:: What needs to be done ::
Write out every line below again exactly as it stands, skipping each image.

Scene change data:

==================================================

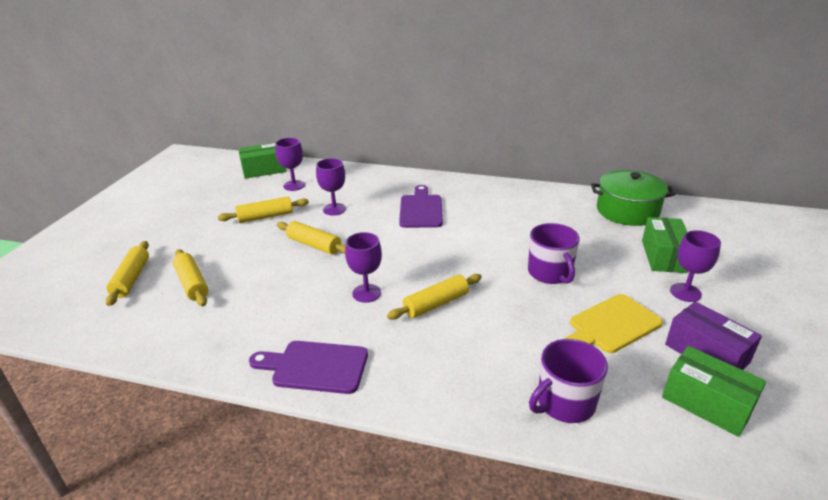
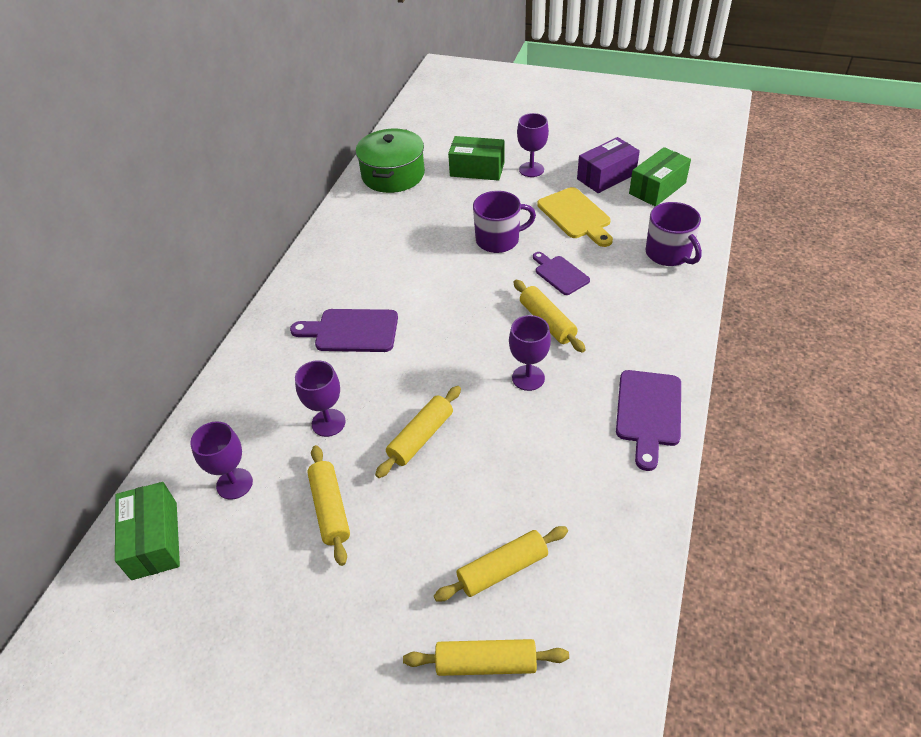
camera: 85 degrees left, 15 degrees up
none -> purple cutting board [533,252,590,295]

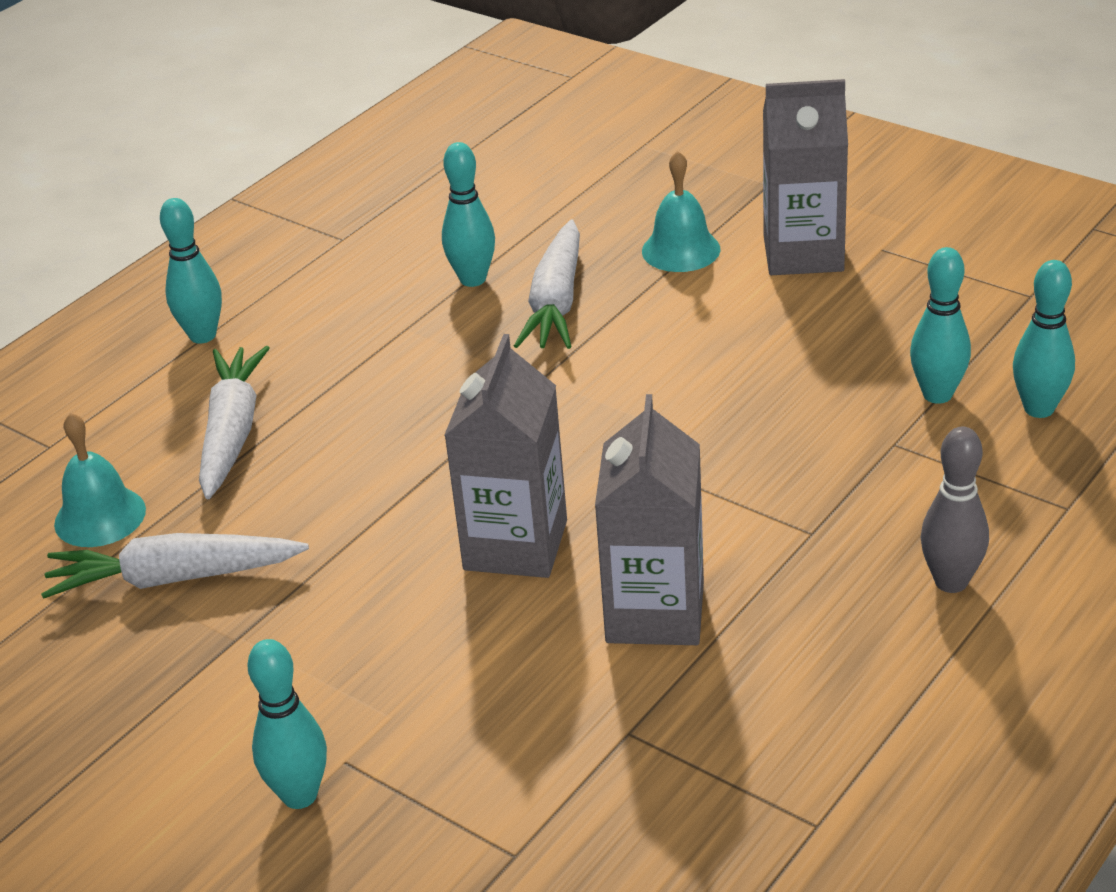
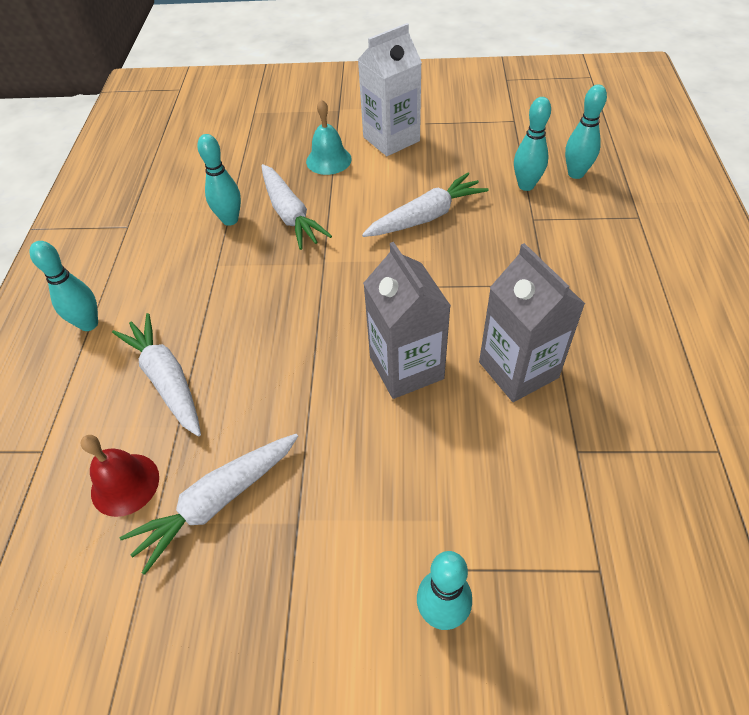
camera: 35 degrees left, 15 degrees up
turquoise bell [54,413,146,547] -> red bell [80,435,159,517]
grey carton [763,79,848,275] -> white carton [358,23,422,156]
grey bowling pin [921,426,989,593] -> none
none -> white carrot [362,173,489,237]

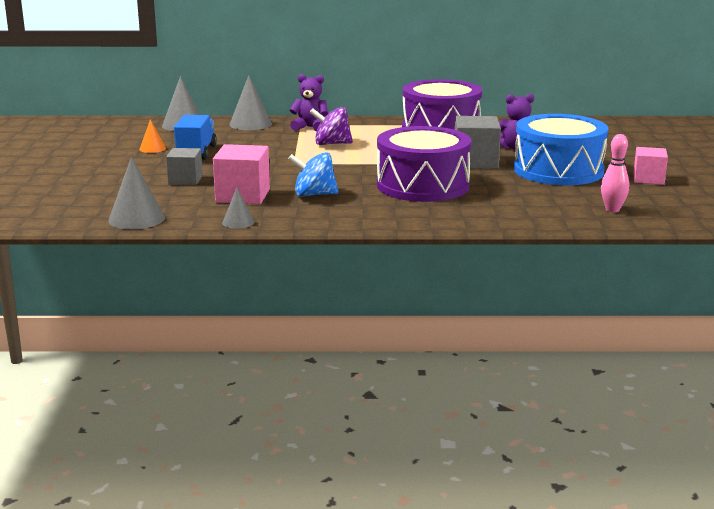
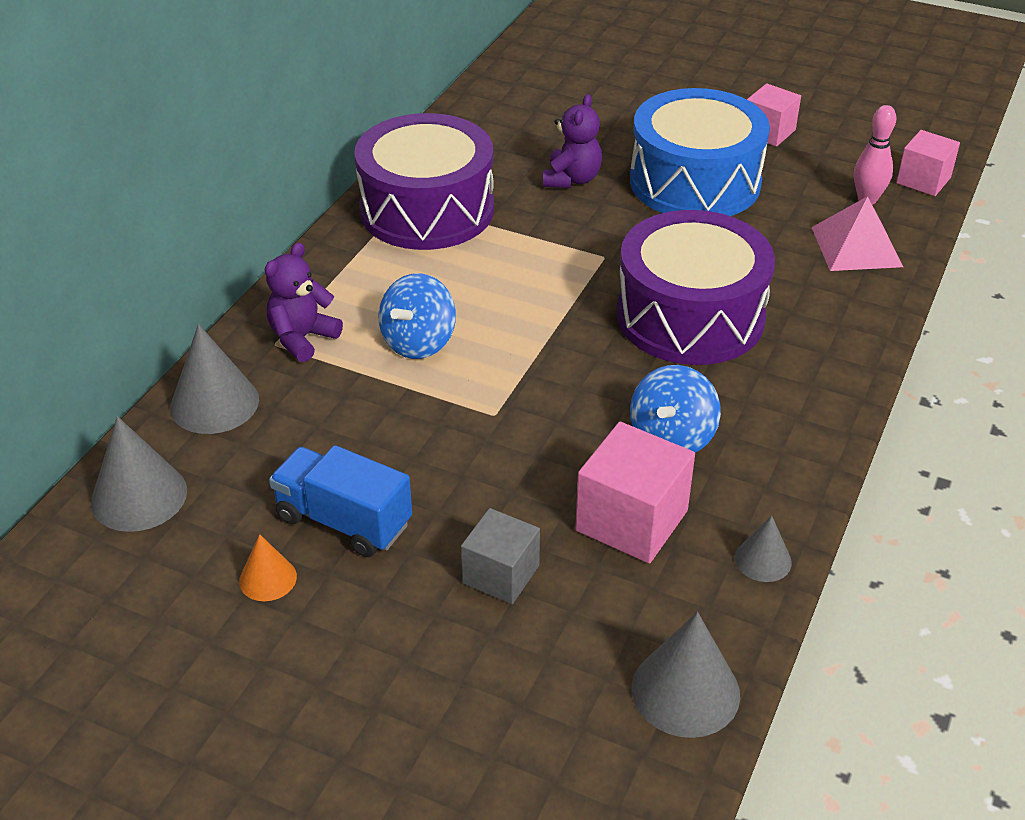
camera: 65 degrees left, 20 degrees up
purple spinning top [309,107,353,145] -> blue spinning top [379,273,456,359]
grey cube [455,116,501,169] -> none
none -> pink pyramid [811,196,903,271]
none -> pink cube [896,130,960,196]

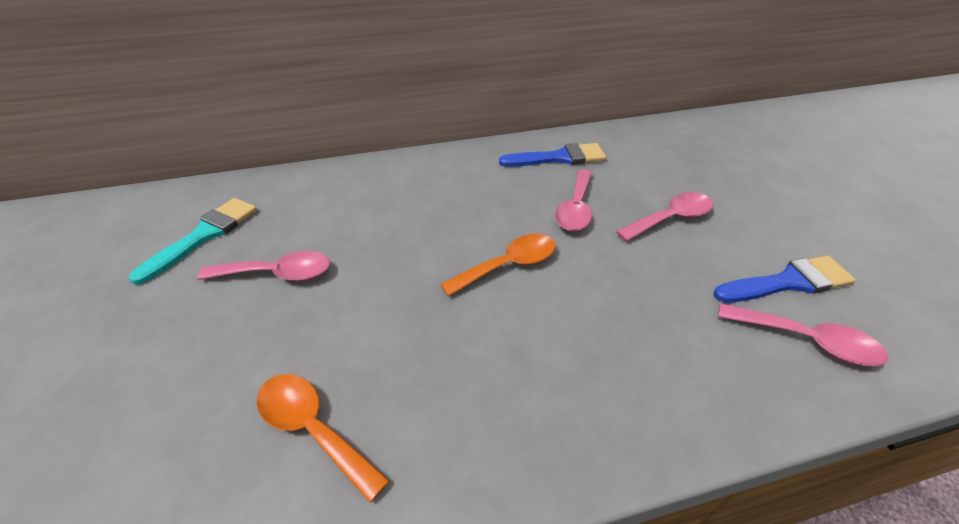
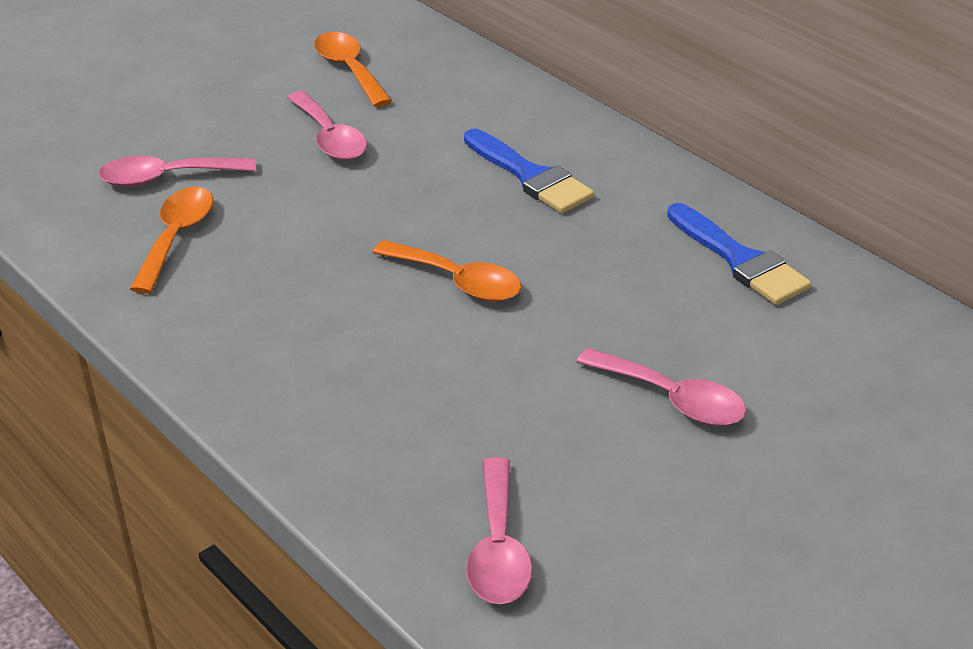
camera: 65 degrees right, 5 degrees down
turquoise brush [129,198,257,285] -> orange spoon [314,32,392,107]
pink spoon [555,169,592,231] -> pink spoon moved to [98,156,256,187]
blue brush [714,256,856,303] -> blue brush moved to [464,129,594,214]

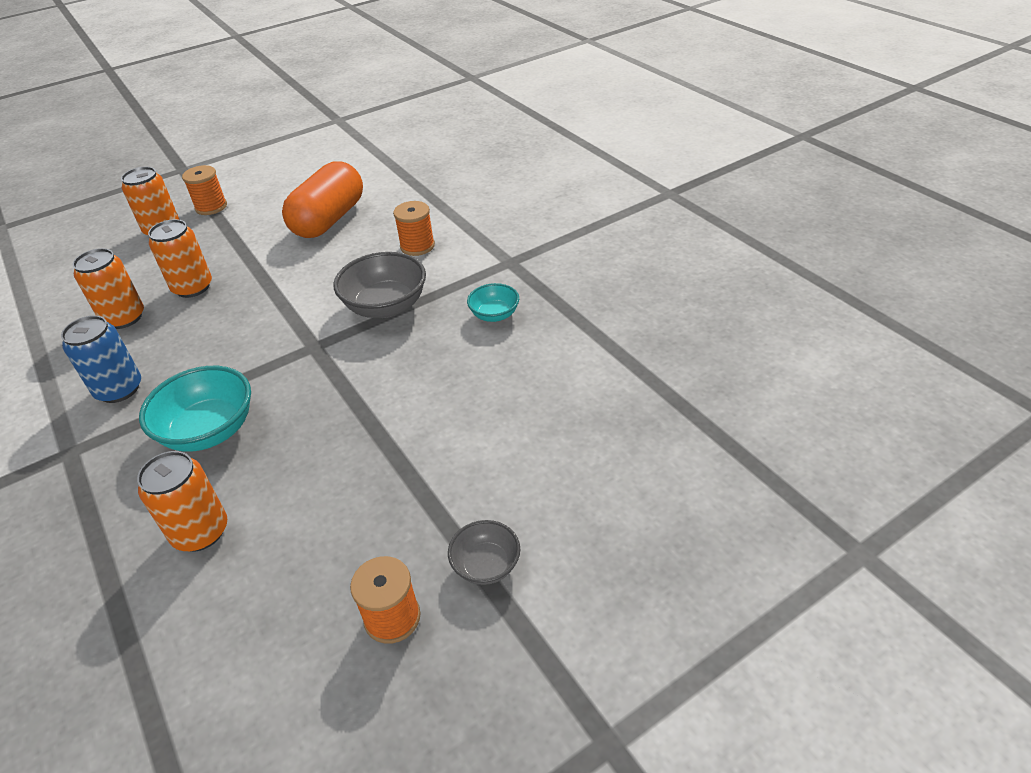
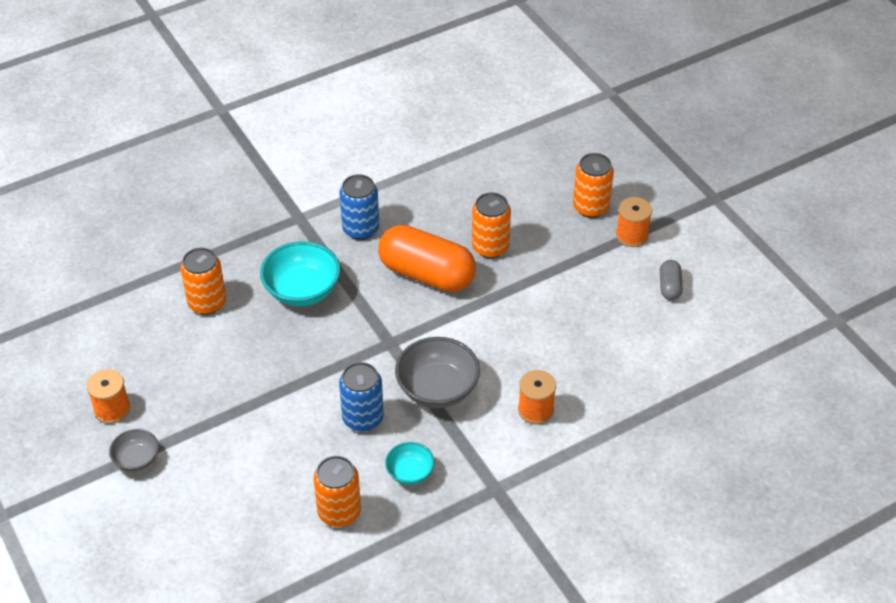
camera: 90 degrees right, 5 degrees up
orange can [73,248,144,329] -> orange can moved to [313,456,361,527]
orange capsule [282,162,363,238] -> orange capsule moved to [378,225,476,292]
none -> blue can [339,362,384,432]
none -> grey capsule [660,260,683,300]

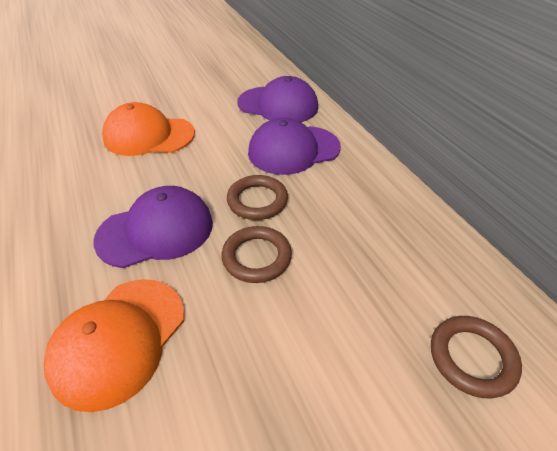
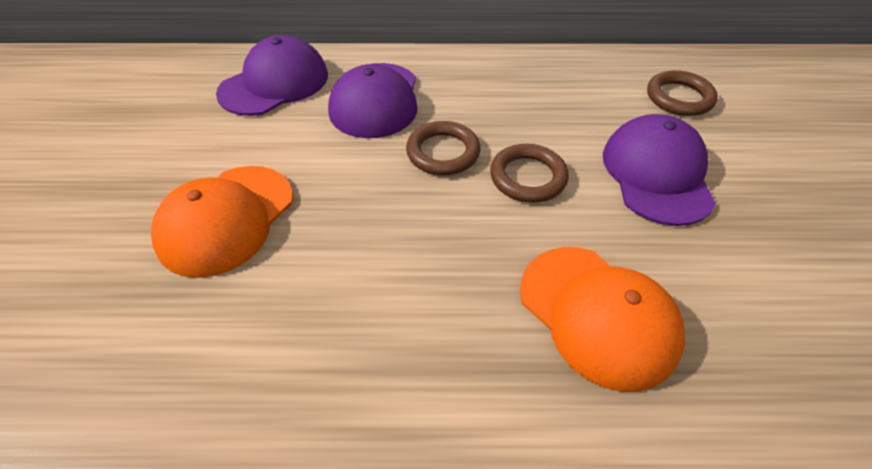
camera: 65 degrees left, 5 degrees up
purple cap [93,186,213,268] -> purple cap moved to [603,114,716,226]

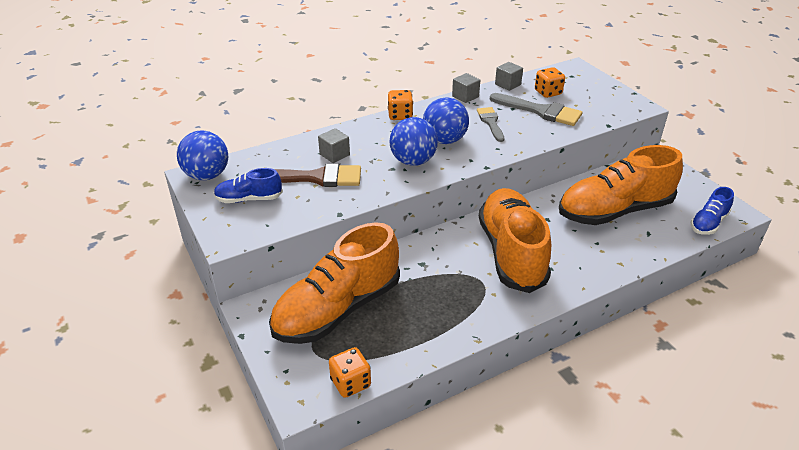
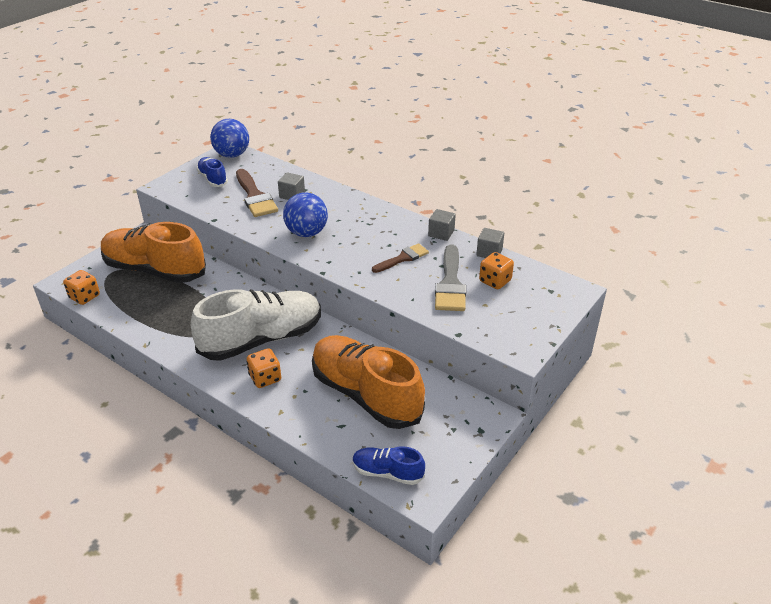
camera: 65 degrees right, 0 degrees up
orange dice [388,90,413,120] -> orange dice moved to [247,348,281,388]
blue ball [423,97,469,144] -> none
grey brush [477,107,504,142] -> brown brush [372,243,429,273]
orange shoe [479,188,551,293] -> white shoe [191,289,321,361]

==================================================

:: Solution ::
camera: 85 degrees left, 15 degrees up
none -> purple cutting board [533,252,590,295]

camera: 35 degrees left, 15 degrees up
turquoise bell [54,413,146,547] -> red bell [80,435,159,517]
grey carton [763,79,848,275] -> white carton [358,23,422,156]
grey bowling pin [921,426,989,593] -> none
none -> white carrot [362,173,489,237]

camera: 65 degrees left, 20 degrees up
purple spinning top [309,107,353,145] -> blue spinning top [379,273,456,359]
grey cube [455,116,501,169] -> none
none -> pink pyramid [811,196,903,271]
none -> pink cube [896,130,960,196]

camera: 65 degrees right, 5 degrees down
turquoise brush [129,198,257,285] -> orange spoon [314,32,392,107]
pink spoon [555,169,592,231] -> pink spoon moved to [98,156,256,187]
blue brush [714,256,856,303] -> blue brush moved to [464,129,594,214]

camera: 90 degrees right, 5 degrees up
orange can [73,248,144,329] -> orange can moved to [313,456,361,527]
orange capsule [282,162,363,238] -> orange capsule moved to [378,225,476,292]
none -> blue can [339,362,384,432]
none -> grey capsule [660,260,683,300]

camera: 65 degrees left, 5 degrees up
purple cap [93,186,213,268] -> purple cap moved to [603,114,716,226]

camera: 65 degrees right, 0 degrees up
orange dice [388,90,413,120] -> orange dice moved to [247,348,281,388]
blue ball [423,97,469,144] -> none
grey brush [477,107,504,142] -> brown brush [372,243,429,273]
orange shoe [479,188,551,293] -> white shoe [191,289,321,361]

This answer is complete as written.